(EXERCISE)
The whole listing is to be restated word for word with no images.

-----

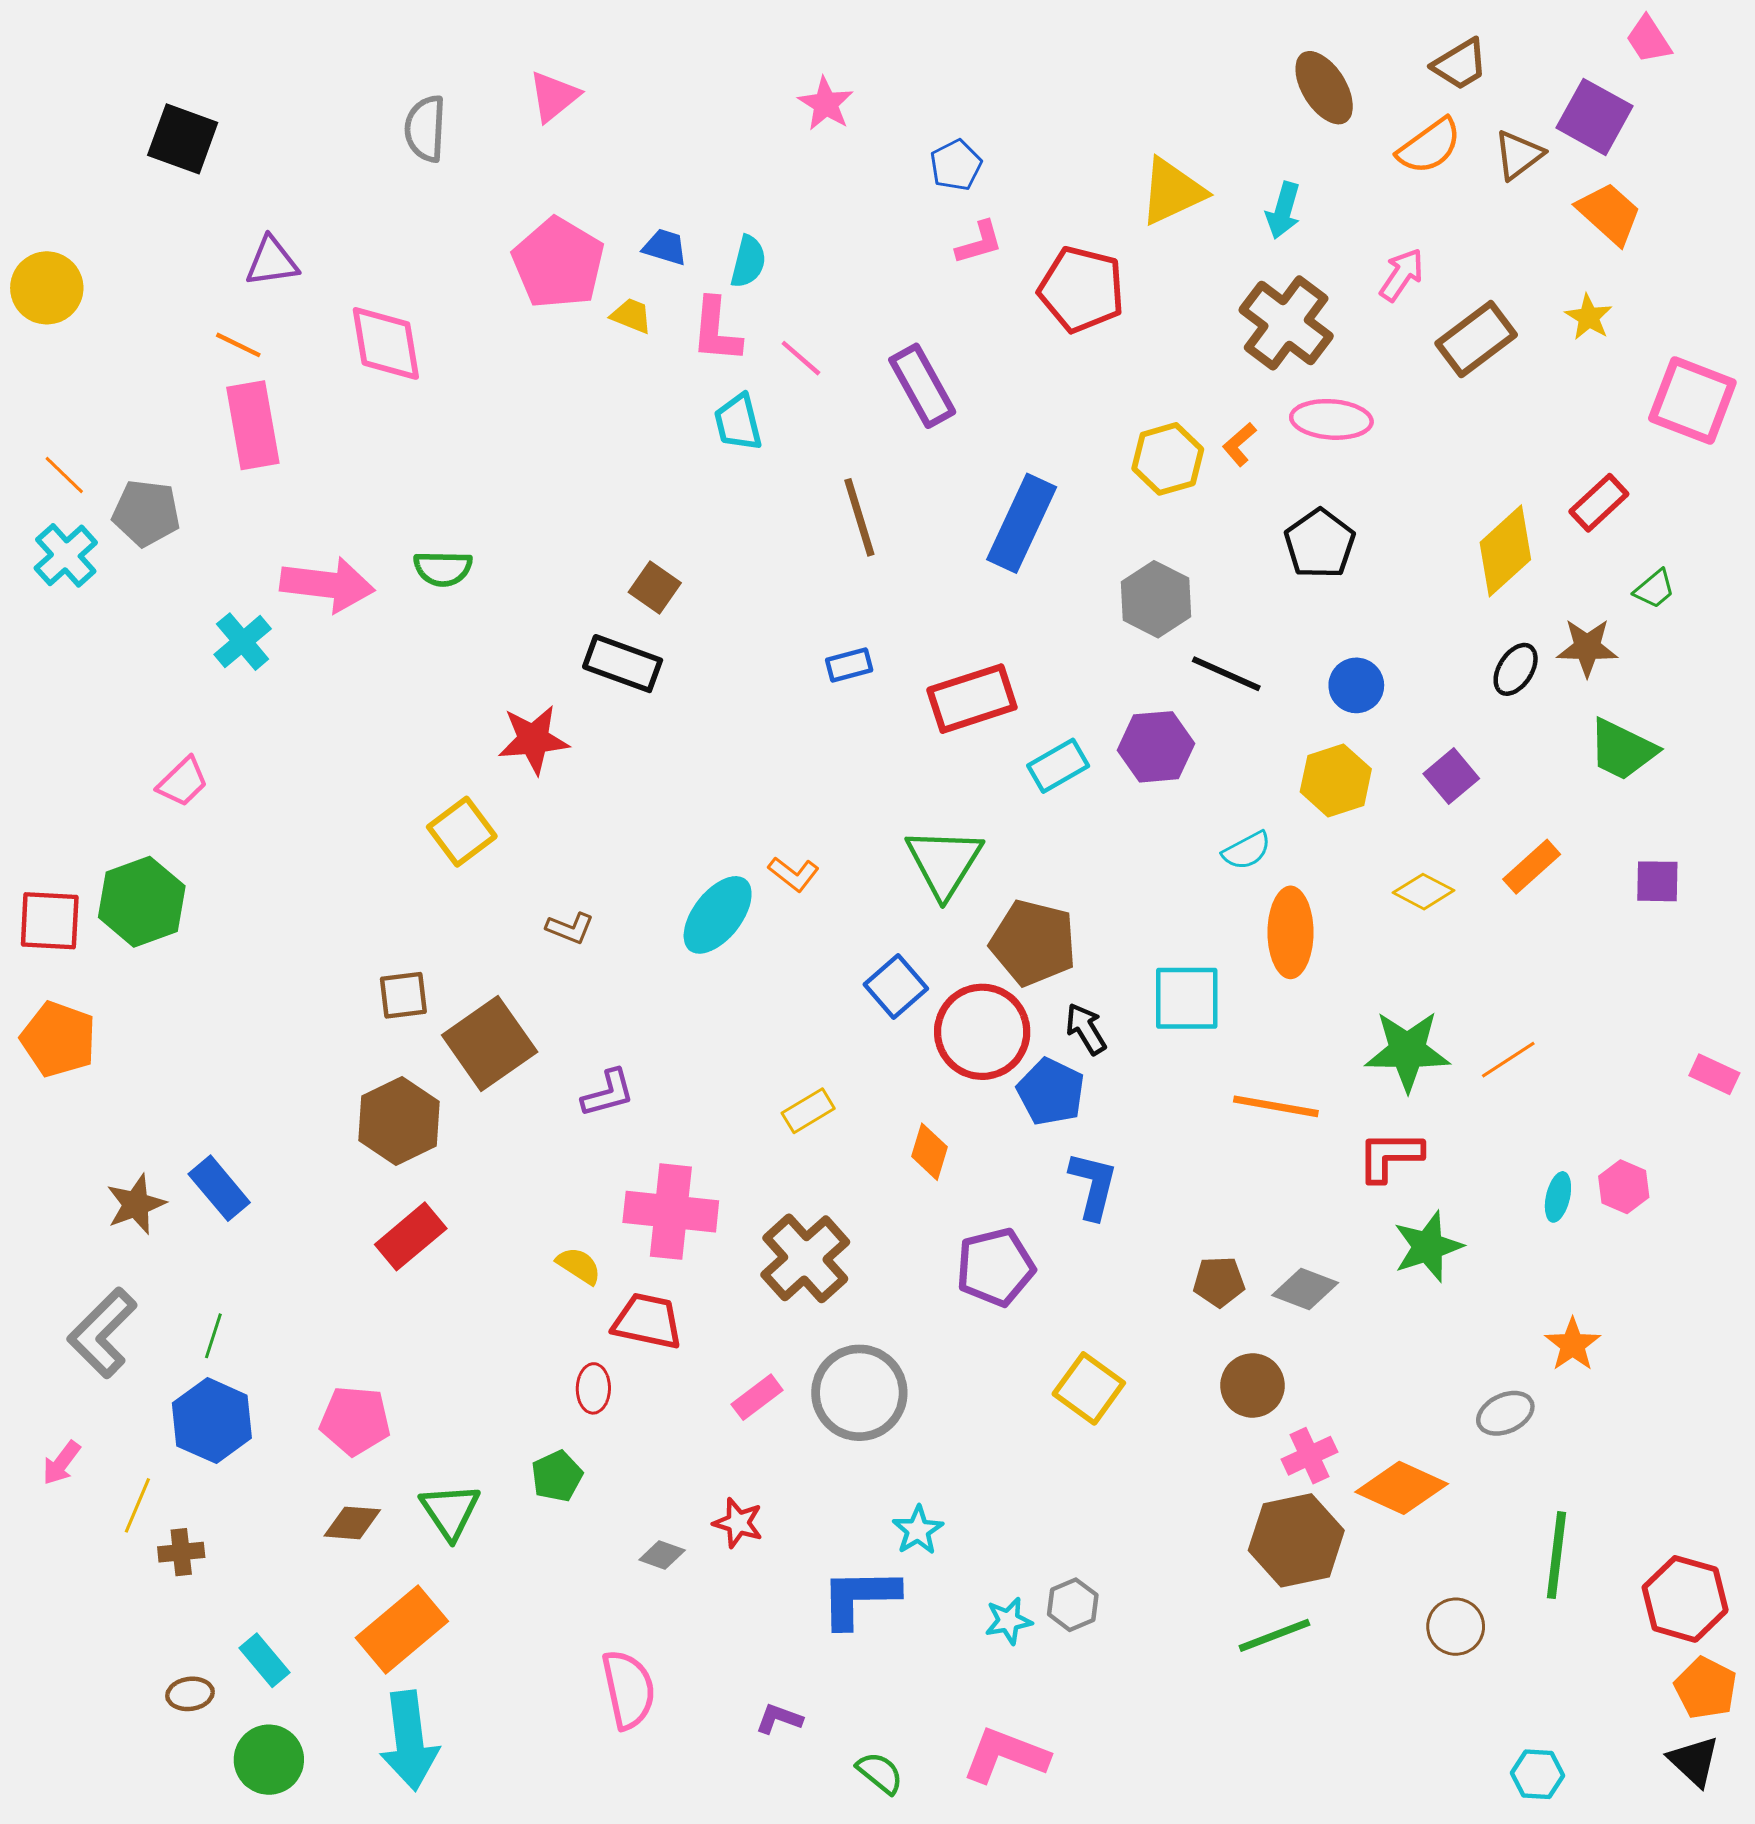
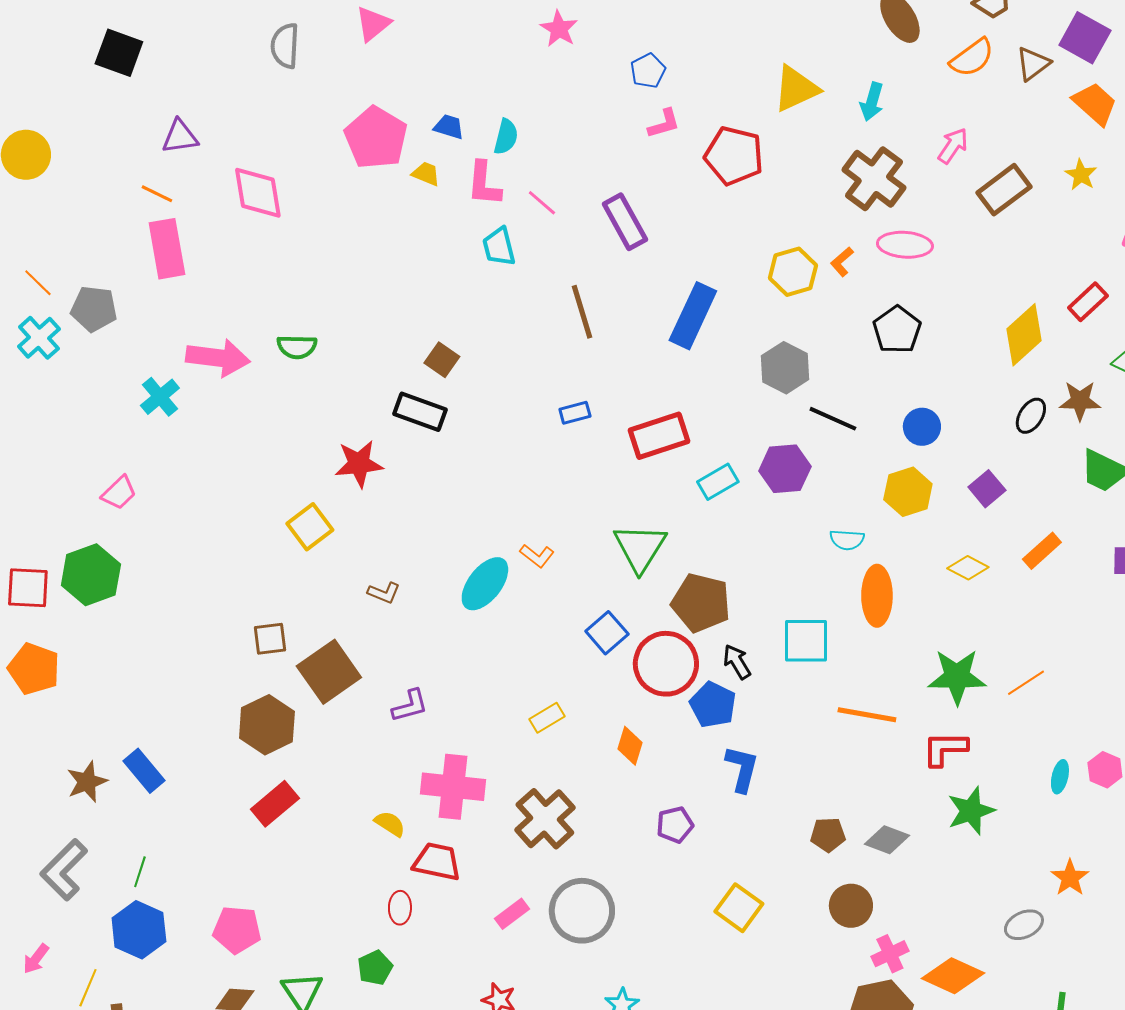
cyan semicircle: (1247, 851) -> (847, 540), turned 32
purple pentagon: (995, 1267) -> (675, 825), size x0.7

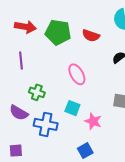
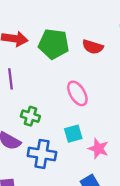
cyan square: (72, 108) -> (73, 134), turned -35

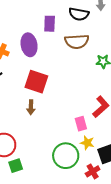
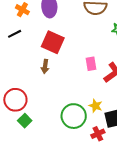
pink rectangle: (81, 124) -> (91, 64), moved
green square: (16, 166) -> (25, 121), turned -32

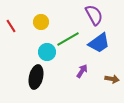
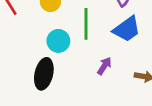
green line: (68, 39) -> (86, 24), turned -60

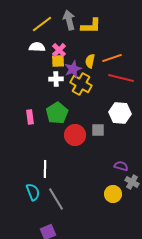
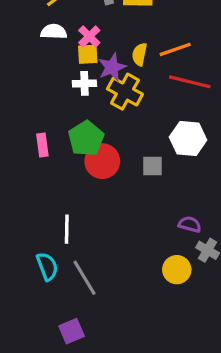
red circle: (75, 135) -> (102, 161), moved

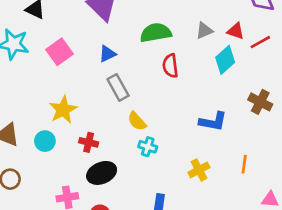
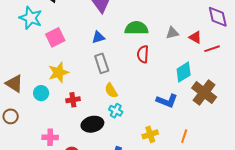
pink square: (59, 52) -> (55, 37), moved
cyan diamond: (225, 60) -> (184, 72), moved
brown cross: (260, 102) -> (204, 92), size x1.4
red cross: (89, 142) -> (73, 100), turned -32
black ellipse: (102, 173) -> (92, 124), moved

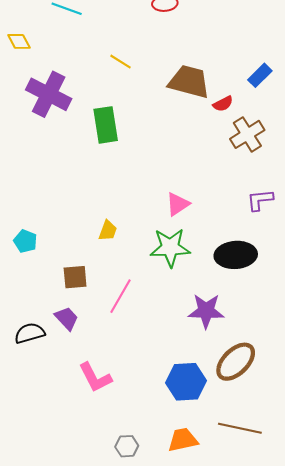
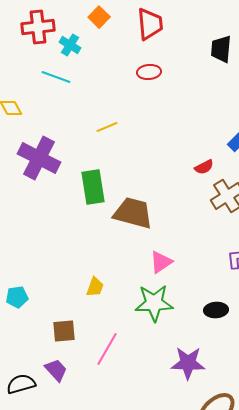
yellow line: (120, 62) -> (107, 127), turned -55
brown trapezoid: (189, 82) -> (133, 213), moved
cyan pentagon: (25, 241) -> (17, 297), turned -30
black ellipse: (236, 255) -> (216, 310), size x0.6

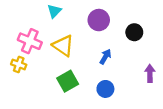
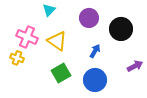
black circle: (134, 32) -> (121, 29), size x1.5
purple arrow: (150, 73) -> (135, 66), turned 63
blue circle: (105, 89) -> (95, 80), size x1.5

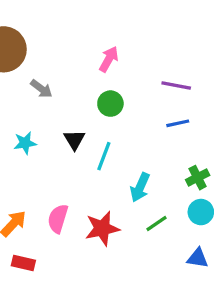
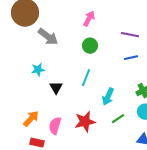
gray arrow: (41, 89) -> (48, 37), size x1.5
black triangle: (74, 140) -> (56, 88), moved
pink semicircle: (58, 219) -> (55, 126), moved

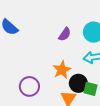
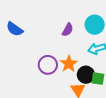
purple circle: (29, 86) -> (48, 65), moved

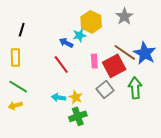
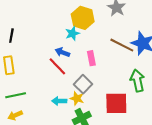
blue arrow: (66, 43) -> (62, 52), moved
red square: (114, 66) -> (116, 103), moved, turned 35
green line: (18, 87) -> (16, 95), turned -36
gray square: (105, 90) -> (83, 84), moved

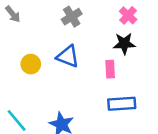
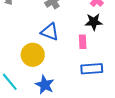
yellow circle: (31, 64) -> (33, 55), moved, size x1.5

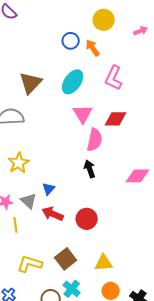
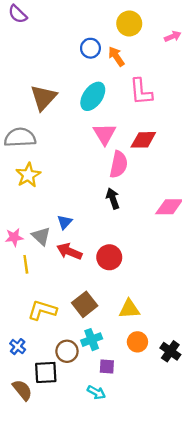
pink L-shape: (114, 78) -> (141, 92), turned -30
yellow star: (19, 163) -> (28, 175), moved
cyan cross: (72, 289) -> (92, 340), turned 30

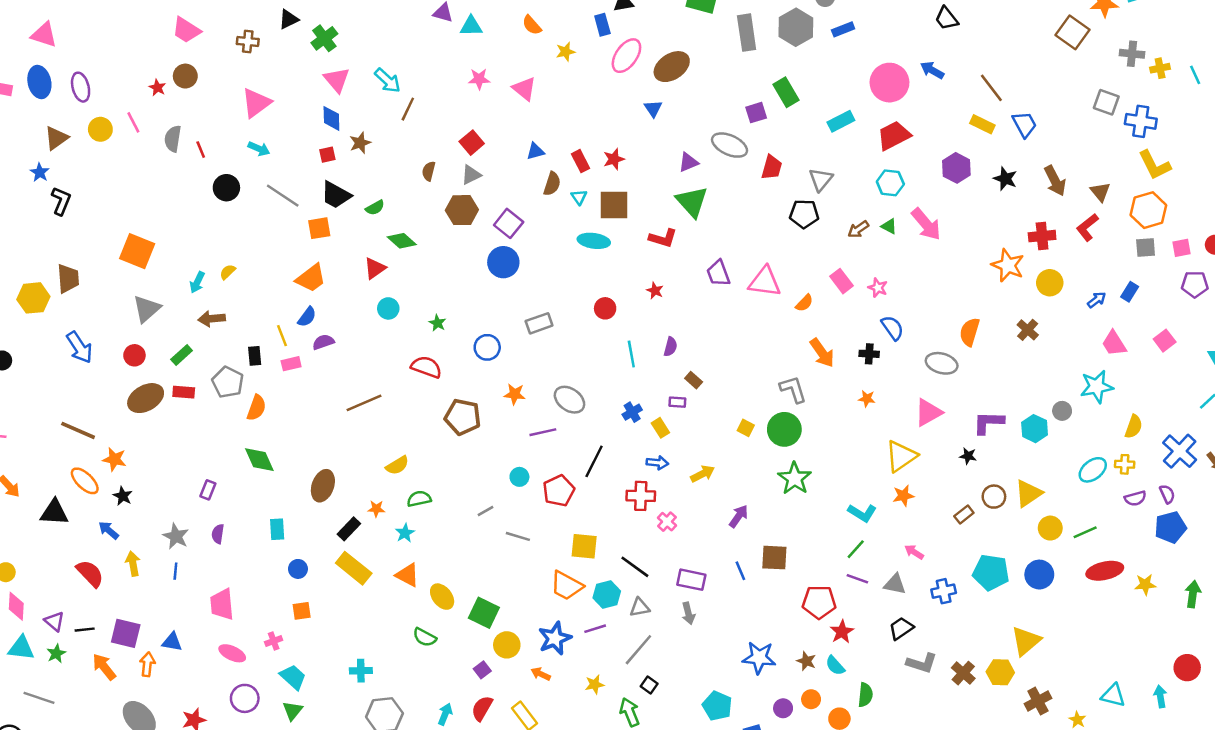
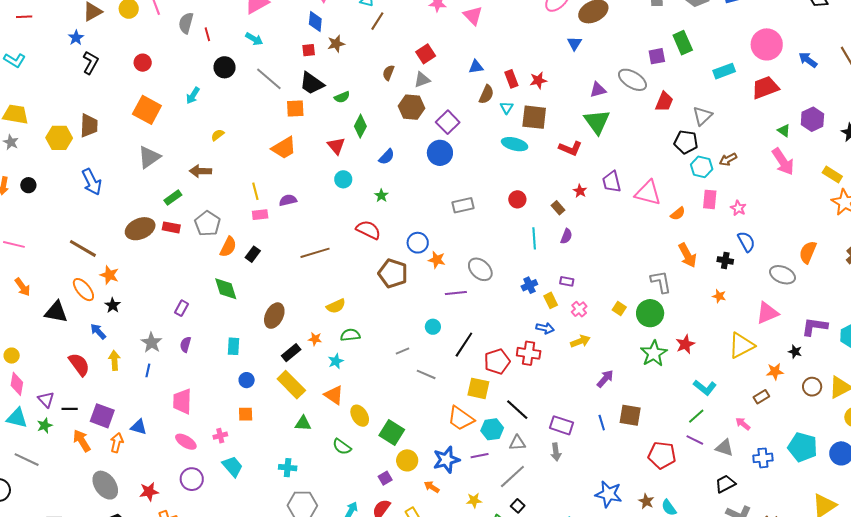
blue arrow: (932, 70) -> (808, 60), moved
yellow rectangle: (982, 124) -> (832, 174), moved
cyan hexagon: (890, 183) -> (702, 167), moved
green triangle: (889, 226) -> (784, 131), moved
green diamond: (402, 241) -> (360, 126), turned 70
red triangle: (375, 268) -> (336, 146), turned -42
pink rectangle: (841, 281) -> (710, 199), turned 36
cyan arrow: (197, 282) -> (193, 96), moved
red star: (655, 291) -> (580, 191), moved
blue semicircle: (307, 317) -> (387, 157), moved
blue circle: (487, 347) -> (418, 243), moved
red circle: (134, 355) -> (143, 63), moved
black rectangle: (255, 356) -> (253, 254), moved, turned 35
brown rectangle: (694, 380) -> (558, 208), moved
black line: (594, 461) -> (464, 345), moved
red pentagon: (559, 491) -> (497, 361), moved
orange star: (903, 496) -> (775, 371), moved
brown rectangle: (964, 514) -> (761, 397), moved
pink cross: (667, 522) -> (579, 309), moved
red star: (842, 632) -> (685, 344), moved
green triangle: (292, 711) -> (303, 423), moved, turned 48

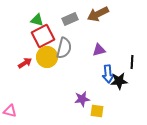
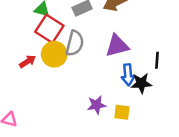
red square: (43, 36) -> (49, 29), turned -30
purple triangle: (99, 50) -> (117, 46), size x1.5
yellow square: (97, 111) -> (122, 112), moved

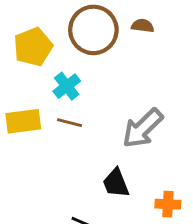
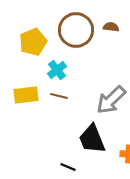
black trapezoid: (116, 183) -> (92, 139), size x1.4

-----

(OUTPUT OF THE EXERCISE)
cyan semicircle: (1247, 851) -> (847, 540), turned 32
purple pentagon: (995, 1267) -> (675, 825), size x0.7

cyan square: (72, 108) -> (73, 134), turned -35

pink rectangle: (81, 124) -> (91, 64), moved
green square: (16, 166) -> (25, 121), turned -32

green line: (68, 39) -> (86, 24), turned -60

red circle: (75, 135) -> (102, 161), moved

pink square: (59, 52) -> (55, 37), moved
cyan diamond: (225, 60) -> (184, 72), moved
brown cross: (260, 102) -> (204, 92), size x1.4
red cross: (89, 142) -> (73, 100), turned -32
black ellipse: (102, 173) -> (92, 124), moved

yellow line: (120, 62) -> (107, 127), turned -55
brown trapezoid: (189, 82) -> (133, 213), moved
cyan pentagon: (25, 241) -> (17, 297), turned -30
black ellipse: (236, 255) -> (216, 310), size x0.6

black circle: (134, 32) -> (121, 29), size x1.5
purple arrow: (150, 73) -> (135, 66), turned 63
blue circle: (105, 89) -> (95, 80), size x1.5

gray arrow: (41, 89) -> (48, 37), size x1.5
black triangle: (74, 140) -> (56, 88), moved
pink semicircle: (58, 219) -> (55, 126), moved

purple circle: (29, 86) -> (48, 65), moved

blue arrow: (66, 43) -> (62, 52), moved
red square: (114, 66) -> (116, 103), moved, turned 35
green line: (18, 87) -> (16, 95), turned -36
gray square: (105, 90) -> (83, 84), moved

yellow circle: (31, 64) -> (33, 55), moved, size x1.5

pink L-shape: (114, 78) -> (141, 92), turned -30
yellow star: (19, 163) -> (28, 175), moved
cyan cross: (72, 289) -> (92, 340), turned 30

blue arrow: (932, 70) -> (808, 60), moved
yellow rectangle: (982, 124) -> (832, 174), moved
cyan hexagon: (890, 183) -> (702, 167), moved
green triangle: (889, 226) -> (784, 131), moved
green diamond: (402, 241) -> (360, 126), turned 70
red triangle: (375, 268) -> (336, 146), turned -42
pink rectangle: (841, 281) -> (710, 199), turned 36
cyan arrow: (197, 282) -> (193, 96), moved
red star: (655, 291) -> (580, 191), moved
blue semicircle: (307, 317) -> (387, 157), moved
blue circle: (487, 347) -> (418, 243), moved
red circle: (134, 355) -> (143, 63), moved
black rectangle: (255, 356) -> (253, 254), moved, turned 35
brown rectangle: (694, 380) -> (558, 208), moved
black line: (594, 461) -> (464, 345), moved
red pentagon: (559, 491) -> (497, 361), moved
orange star: (903, 496) -> (775, 371), moved
brown rectangle: (964, 514) -> (761, 397), moved
pink cross: (667, 522) -> (579, 309), moved
red star: (842, 632) -> (685, 344), moved
green triangle: (292, 711) -> (303, 423), moved, turned 48

red square: (43, 36) -> (49, 29), turned -30
purple triangle: (99, 50) -> (117, 46), size x1.5
yellow square: (97, 111) -> (122, 112), moved

black trapezoid: (116, 183) -> (92, 139), size x1.4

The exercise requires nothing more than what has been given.